> [Your task]: When you reach a picture, skip it, and retype every line below exactly.

> [Data section]:

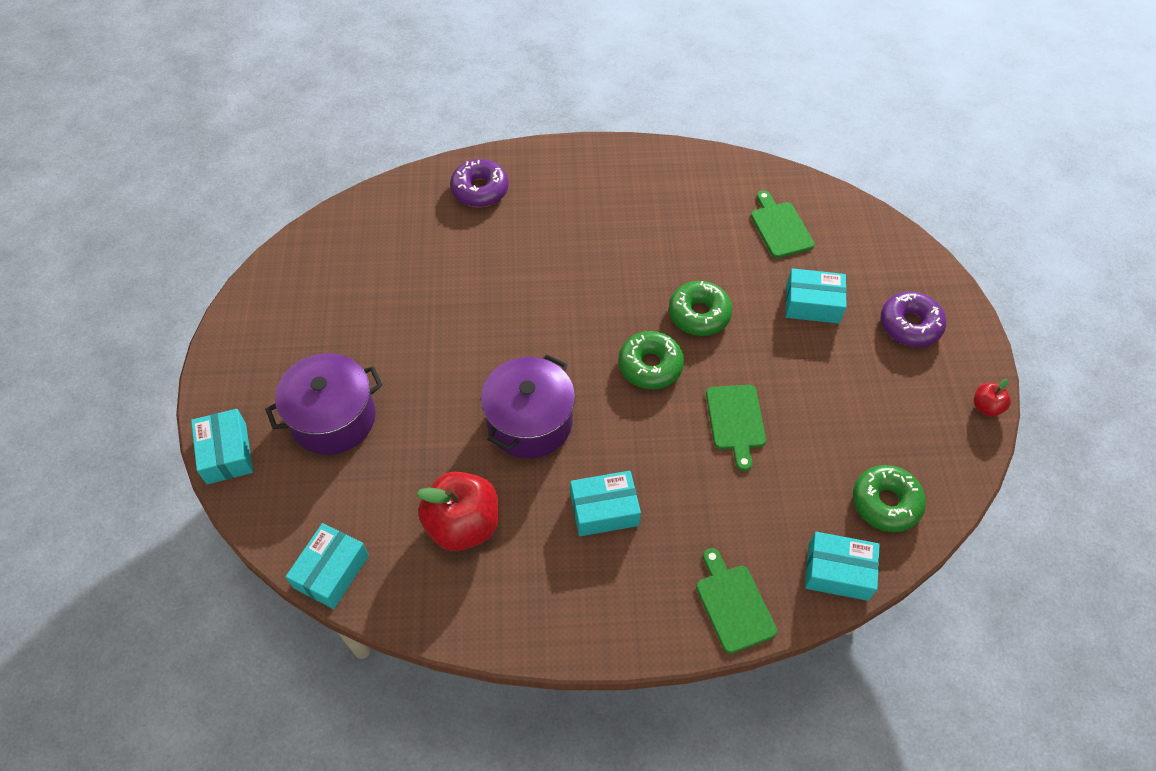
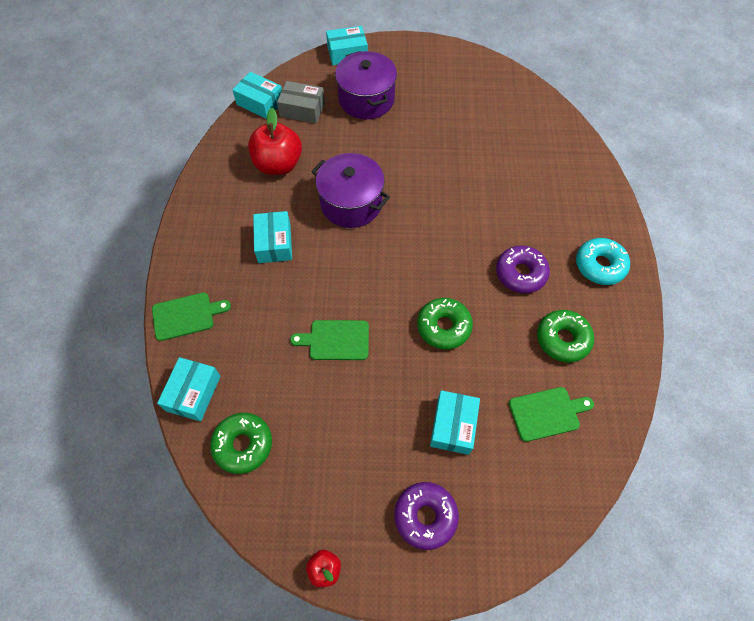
camera: 95 degrees right, 5 degrees up
purple donut [450,159,509,207] -> purple donut moved to [496,245,550,293]
green donut [618,331,684,389] -> green donut moved to [537,310,594,363]
none -> grey box [277,81,325,124]
none -> turquoise donut [576,238,630,285]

> [Task answer]:
camera: 95 degrees right, 5 degrees up
purple donut [450,159,509,207] -> purple donut moved to [496,245,550,293]
green donut [618,331,684,389] -> green donut moved to [537,310,594,363]
none -> grey box [277,81,325,124]
none -> turquoise donut [576,238,630,285]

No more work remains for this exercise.